**** Given records
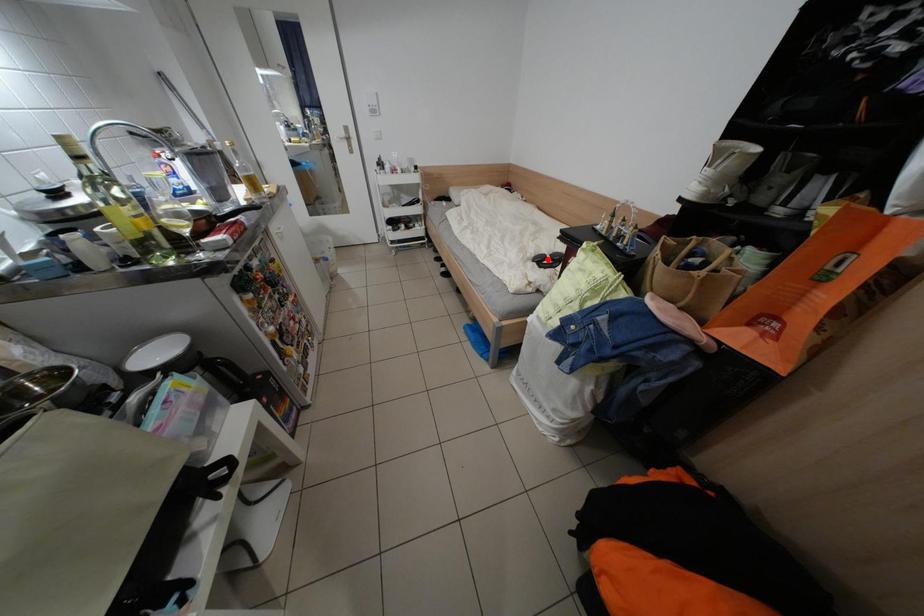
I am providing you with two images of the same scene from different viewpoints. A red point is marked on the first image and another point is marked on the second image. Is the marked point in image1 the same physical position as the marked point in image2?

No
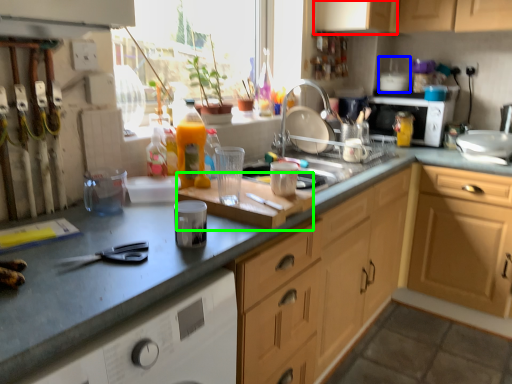
Question: Which is nearer to the cabinetry (highlighted by a red box)? appliance (highlighted by a blue box) or cutting board (highlighted by a green box).

Choices:
 (A) appliance
 (B) cutting board

Answer: (A)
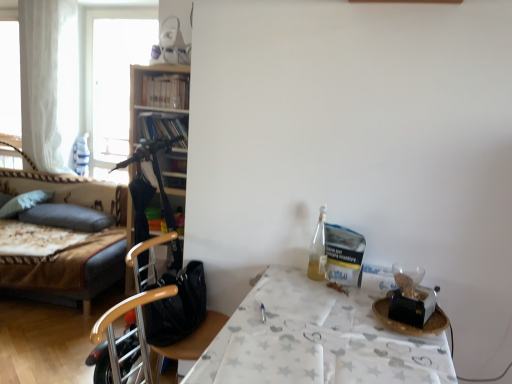
You are a GUI agent. You are given a task and a screenshot of the screen. Output one action in this format:
    pyautogui.click(x=<x>, y=<y>)
    Task: Click on the vacant space underneath white sheer curtain at left (from a real-world perspective)
    
    Given the screenshot: What is the action you would take?
    pyautogui.click(x=47, y=177)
********
▸ What this task involves
Render the records above as a JSON list of strings with one string per line. Omit blank lines and leave out the pictures.

▸ Result of this exercise
[
  "I am providing you with two images of the same scene from different viewpoints. A red point is marked on the first image and another point is marked on the second image. Is the marked point in image1 the same physical position as the marked point in image2?",
  "No",
  "Question: Which is nearer to the cabinetry (highlighted by a red box)? appliance (highlighted by a blue box) or cutting board (highlighted by a green box).",
  "Choices:",
  " (A) appliance",
  " (B) cutting board",
  "Answer: (A)",
  "You are a GUI agent. You are given a task and a screenshot of the screen. Output one action in this format:",
  "    pyautogui.click(x=<x>, y=<y>)",
  "    Task: Click on the vacant space underneath white sheer curtain at left (from a real-world perspective)",
  "    Given the screenshot: What is the action you would take?",
  "    pyautogui.click(x=47, y=177)"
]